Records ->
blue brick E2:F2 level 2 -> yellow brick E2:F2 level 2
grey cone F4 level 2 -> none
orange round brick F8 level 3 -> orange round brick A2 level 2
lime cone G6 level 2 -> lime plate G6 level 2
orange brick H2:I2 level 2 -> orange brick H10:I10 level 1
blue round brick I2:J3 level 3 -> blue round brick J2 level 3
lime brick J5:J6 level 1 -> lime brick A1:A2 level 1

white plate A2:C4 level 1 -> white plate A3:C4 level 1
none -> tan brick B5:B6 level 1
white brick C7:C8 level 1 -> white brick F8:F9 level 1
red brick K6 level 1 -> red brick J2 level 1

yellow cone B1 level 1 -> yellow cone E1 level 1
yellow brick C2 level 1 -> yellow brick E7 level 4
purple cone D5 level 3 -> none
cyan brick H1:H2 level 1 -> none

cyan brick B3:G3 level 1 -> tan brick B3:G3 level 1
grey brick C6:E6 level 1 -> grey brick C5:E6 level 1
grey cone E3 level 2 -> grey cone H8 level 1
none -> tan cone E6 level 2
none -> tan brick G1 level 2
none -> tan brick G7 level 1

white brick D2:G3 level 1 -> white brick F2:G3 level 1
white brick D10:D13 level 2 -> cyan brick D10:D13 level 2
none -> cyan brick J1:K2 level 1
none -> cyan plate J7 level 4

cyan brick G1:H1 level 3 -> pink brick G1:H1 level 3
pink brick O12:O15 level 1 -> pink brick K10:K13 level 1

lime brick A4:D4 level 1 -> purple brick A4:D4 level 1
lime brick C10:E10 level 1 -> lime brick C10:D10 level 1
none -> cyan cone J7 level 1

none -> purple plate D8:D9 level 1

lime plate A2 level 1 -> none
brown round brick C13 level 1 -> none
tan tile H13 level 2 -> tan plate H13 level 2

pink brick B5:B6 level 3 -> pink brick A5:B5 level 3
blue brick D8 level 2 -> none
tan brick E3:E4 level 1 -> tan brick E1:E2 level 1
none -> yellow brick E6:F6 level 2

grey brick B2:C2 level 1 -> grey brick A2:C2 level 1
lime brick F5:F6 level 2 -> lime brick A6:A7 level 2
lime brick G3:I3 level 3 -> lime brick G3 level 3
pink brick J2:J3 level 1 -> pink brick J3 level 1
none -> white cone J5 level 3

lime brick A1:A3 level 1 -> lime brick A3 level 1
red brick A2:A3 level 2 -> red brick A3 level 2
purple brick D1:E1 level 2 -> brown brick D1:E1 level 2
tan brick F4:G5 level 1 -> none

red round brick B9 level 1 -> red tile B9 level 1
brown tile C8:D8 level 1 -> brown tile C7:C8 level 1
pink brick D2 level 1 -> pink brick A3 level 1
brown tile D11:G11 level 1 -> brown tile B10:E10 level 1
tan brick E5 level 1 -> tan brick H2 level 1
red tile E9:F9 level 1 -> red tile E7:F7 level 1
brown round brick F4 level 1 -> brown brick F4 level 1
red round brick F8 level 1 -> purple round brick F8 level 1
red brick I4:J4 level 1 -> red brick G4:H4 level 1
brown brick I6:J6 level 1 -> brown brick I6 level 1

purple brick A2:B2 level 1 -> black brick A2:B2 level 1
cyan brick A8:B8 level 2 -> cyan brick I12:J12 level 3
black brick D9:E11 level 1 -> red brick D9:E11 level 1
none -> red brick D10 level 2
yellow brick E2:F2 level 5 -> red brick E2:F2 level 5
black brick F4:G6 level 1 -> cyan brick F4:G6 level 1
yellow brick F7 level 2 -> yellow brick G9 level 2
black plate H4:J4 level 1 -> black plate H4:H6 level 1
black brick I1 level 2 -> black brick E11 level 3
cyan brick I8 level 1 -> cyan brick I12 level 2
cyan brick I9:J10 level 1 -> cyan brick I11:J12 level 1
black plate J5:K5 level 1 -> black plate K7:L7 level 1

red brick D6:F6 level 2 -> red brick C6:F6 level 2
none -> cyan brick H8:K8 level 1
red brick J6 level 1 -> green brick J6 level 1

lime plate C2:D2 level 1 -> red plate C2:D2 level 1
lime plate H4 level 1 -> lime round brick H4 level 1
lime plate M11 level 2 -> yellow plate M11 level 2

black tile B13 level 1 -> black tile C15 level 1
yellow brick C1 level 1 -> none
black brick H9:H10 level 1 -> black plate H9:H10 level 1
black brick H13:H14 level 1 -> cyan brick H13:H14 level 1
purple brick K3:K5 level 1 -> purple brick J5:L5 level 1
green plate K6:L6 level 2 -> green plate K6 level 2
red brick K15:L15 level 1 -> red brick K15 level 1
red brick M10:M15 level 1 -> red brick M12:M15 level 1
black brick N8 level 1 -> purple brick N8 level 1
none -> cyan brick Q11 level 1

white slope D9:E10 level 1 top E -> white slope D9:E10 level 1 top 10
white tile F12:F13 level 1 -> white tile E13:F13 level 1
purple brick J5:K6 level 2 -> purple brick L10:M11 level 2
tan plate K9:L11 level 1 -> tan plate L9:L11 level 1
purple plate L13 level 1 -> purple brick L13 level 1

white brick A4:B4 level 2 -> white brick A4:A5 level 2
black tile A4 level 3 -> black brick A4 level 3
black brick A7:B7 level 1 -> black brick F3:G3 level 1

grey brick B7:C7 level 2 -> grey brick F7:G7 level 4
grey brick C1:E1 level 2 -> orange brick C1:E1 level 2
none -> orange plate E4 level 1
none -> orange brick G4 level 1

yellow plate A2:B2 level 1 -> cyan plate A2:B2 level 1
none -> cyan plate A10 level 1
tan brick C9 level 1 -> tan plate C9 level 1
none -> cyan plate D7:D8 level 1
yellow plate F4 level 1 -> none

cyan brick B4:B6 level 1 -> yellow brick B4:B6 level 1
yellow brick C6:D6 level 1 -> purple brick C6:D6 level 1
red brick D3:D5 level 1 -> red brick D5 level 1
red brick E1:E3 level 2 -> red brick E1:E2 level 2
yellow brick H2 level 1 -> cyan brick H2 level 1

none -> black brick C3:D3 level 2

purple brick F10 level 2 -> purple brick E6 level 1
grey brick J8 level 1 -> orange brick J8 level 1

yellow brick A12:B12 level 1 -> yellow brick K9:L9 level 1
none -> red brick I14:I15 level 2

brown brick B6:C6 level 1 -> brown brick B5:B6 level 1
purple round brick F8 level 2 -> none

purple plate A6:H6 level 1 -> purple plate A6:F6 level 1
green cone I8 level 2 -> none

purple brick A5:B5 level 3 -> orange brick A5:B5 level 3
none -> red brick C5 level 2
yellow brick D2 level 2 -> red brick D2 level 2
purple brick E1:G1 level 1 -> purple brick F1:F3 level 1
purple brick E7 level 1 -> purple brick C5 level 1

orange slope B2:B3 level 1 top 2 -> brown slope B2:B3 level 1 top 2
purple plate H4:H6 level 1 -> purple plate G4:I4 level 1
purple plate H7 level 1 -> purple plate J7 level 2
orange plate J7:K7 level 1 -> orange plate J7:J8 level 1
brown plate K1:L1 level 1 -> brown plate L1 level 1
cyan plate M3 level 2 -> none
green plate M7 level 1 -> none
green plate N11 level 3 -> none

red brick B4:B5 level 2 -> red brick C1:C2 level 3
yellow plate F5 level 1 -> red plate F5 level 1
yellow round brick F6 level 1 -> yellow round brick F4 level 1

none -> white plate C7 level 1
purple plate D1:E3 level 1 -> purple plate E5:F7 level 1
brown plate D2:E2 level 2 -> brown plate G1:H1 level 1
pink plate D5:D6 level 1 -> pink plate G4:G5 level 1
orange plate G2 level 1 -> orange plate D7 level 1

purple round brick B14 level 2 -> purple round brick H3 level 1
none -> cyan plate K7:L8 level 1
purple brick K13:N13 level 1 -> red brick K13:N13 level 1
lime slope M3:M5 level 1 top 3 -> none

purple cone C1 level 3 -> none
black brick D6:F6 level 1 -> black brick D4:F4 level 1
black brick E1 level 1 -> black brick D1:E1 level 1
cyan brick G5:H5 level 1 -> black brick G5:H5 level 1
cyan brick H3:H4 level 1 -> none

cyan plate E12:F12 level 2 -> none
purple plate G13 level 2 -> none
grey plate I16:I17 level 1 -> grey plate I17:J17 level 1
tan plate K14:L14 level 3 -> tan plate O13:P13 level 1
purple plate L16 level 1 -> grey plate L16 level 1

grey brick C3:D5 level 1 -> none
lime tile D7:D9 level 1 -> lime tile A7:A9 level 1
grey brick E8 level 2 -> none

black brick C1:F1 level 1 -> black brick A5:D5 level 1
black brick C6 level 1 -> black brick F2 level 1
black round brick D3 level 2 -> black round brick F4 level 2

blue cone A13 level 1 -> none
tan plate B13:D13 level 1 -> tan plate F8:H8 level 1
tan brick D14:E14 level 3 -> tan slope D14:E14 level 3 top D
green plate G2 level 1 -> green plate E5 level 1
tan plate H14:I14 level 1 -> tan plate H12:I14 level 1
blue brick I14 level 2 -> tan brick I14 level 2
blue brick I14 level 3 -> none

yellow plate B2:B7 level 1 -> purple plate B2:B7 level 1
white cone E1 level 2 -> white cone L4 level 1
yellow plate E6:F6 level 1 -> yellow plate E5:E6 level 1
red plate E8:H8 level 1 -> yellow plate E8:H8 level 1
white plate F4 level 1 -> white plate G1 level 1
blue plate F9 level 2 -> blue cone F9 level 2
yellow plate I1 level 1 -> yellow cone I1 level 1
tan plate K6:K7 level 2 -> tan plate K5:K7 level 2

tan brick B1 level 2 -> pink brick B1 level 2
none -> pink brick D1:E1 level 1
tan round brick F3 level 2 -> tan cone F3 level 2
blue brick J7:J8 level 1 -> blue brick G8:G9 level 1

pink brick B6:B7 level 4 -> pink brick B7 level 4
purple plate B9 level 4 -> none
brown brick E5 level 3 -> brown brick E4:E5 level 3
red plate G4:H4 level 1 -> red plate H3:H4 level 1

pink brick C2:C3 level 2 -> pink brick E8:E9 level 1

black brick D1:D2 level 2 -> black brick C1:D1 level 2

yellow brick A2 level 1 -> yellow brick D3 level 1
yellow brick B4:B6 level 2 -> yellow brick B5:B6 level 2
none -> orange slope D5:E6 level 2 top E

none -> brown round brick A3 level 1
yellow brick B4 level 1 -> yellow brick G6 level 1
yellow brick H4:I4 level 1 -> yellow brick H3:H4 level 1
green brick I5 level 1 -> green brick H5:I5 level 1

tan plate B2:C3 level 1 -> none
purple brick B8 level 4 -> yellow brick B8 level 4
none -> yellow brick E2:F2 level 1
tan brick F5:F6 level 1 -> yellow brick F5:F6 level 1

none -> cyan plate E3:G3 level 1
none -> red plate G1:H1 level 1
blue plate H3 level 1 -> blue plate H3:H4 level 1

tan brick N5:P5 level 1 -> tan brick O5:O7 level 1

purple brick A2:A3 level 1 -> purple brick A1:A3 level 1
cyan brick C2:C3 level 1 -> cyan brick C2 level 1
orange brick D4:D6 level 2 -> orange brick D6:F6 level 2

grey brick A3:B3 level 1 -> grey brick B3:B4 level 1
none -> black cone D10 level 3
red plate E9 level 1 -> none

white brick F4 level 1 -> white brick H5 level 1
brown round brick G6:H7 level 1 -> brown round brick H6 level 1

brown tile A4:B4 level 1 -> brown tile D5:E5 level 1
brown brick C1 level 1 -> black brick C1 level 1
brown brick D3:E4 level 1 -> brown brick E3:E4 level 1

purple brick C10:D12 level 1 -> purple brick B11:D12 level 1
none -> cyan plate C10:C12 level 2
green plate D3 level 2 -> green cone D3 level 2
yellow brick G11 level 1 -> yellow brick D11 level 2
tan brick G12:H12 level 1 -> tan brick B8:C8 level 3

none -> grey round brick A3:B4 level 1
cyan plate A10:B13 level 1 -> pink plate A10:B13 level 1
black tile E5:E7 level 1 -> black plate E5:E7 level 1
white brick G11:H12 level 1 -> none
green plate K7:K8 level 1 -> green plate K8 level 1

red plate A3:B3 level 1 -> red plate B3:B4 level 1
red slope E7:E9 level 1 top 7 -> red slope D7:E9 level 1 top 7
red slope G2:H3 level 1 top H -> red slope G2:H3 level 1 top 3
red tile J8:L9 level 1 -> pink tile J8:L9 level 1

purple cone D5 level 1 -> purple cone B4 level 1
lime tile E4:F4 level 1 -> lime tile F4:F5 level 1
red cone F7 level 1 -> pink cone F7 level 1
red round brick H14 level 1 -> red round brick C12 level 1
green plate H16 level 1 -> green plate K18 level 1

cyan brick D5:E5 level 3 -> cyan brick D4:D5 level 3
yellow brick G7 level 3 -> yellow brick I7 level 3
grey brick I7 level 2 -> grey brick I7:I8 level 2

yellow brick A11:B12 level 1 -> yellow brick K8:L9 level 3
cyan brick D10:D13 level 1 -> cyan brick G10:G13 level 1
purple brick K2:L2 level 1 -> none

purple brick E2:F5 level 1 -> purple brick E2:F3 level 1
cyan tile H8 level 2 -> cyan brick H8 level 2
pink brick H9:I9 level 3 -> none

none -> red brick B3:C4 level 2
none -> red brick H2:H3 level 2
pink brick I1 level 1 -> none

Work request -> Write out, exactly as they appear, the lines from the one containing "grey brick I7 level" through the last line of the records above, both included, and nothing more.

Answer to the exercise ->
grey brick I7 level 2 -> grey brick I7:I8 level 2

yellow brick A11:B12 level 1 -> yellow brick K8:L9 level 3
cyan brick D10:D13 level 1 -> cyan brick G10:G13 level 1
purple brick K2:L2 level 1 -> none

purple brick E2:F5 level 1 -> purple brick E2:F3 level 1
cyan tile H8 level 2 -> cyan brick H8 level 2
pink brick H9:I9 level 3 -> none

none -> red brick B3:C4 level 2
none -> red brick H2:H3 level 2
pink brick I1 level 1 -> none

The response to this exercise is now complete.